**Work item**: Output, exactly and with no pictures, the line that contains "[(424,285),(469,216),(424,187),(378,255),(424,285)]" and every line that comes after it in the data below, the last one included.
----------
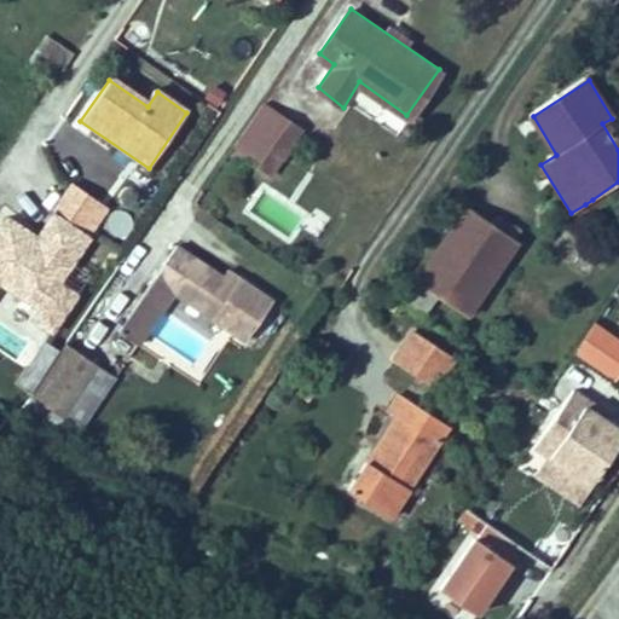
[(219,105),(227,92),(215,84),(207,97),(219,105)]
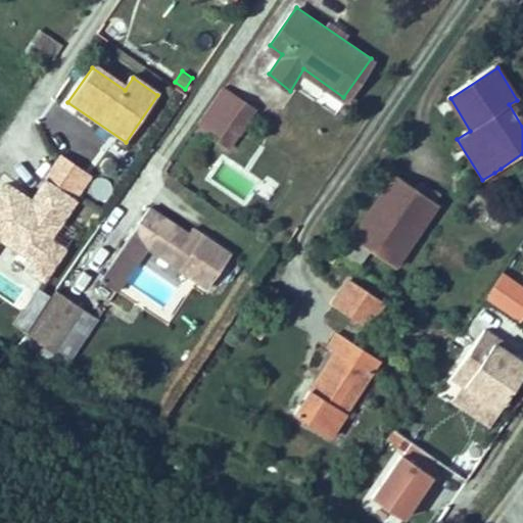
[(256,111),(223,88),(196,126),(230,149),(256,111)]
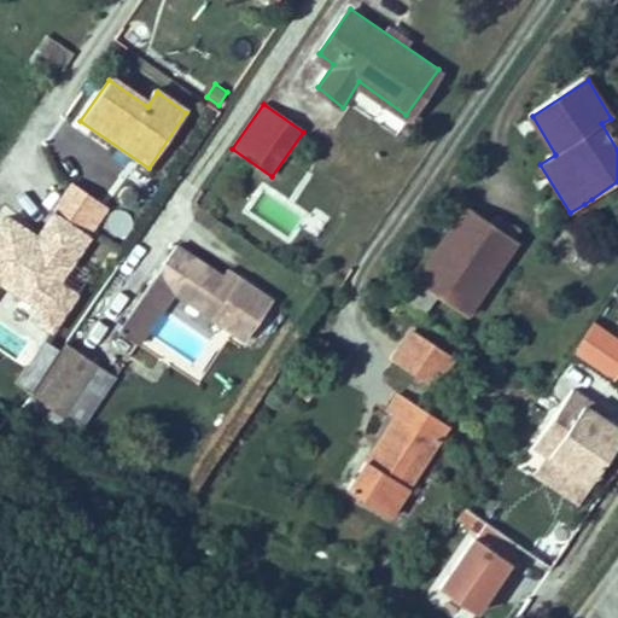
[(34,234),(6,215),(0,222),(0,287),(36,313),(31,321),(48,334),(75,297),(58,286),(110,214),(69,185),(34,234)]
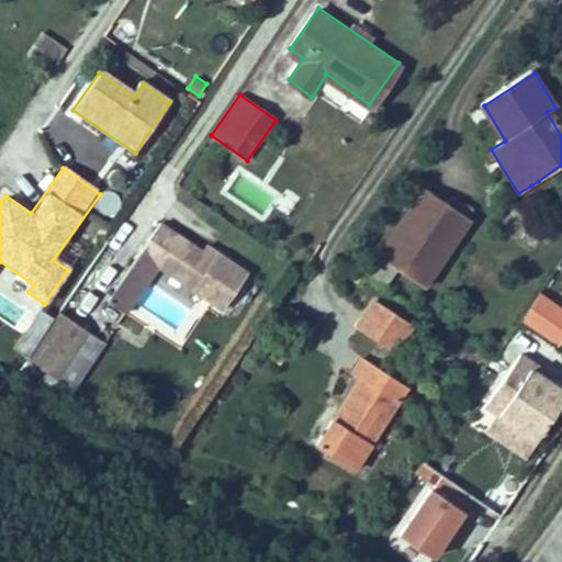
[(424,285),(469,216),(424,187),(378,255),(424,285)]
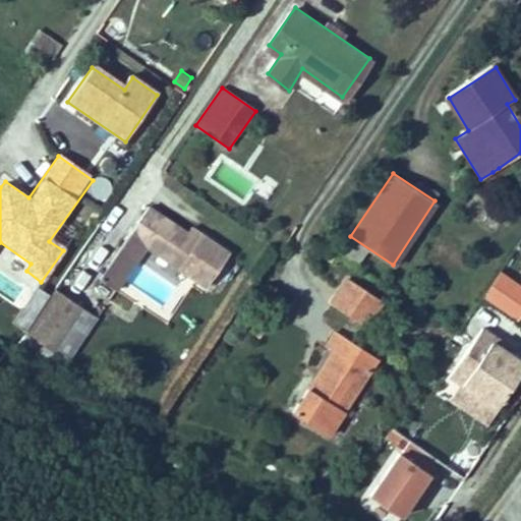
[(206,238),(190,228),(184,237),(148,212),(102,280),(117,290),(145,248),(208,289),(230,254),(206,238)]
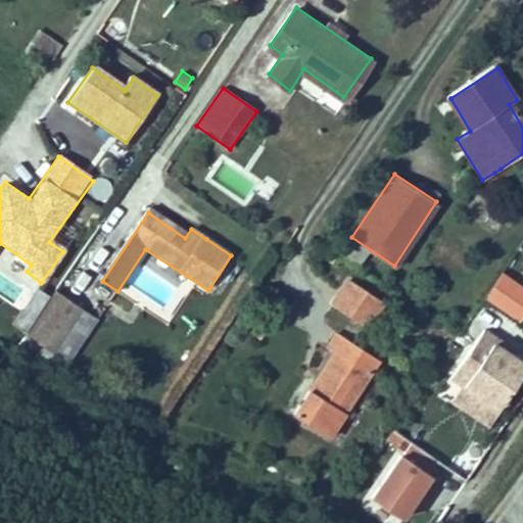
[(370,327),(386,303),(353,281),(334,303),(370,327)]
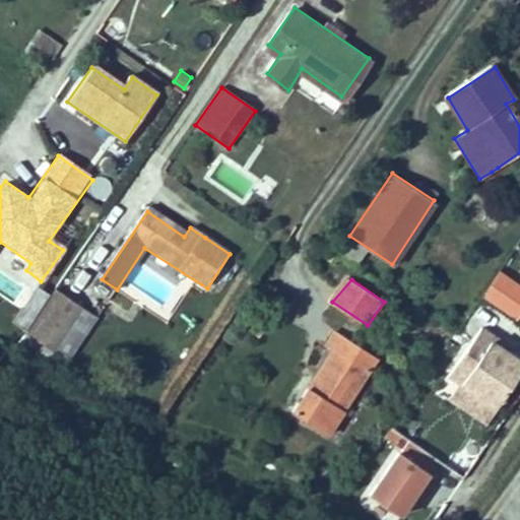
[(51,346),(76,365),(106,320),(79,303),(51,346)]
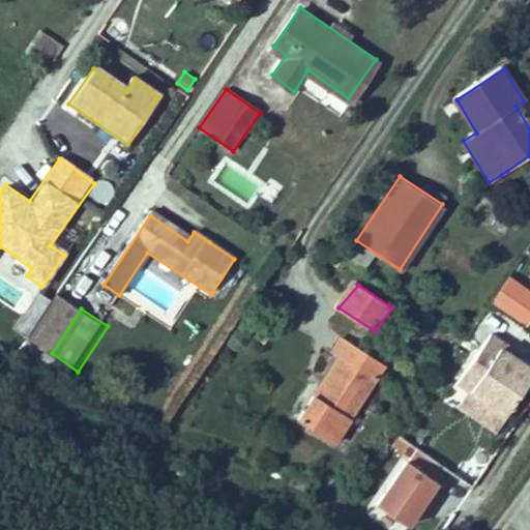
[(344,357),(326,385),(313,377),(291,411),(303,420),(335,440),(385,362),(344,333),(332,349),(344,357)]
----------
**Task response**:
[(424,285),(469,216),(424,187),(378,255),(424,285)]
[(206,238),(190,228),(184,237),(148,212),(102,280),(117,290),(145,248),(208,289),(230,254),(206,238)]
[(370,327),(386,303),(353,281),(334,303),(370,327)]
[(51,346),(76,365),(106,320),(79,303),(51,346)]
[(344,357),(326,385),(313,377),(291,411),(303,420),(335,440),(385,362),(344,333),(332,349),(344,357)]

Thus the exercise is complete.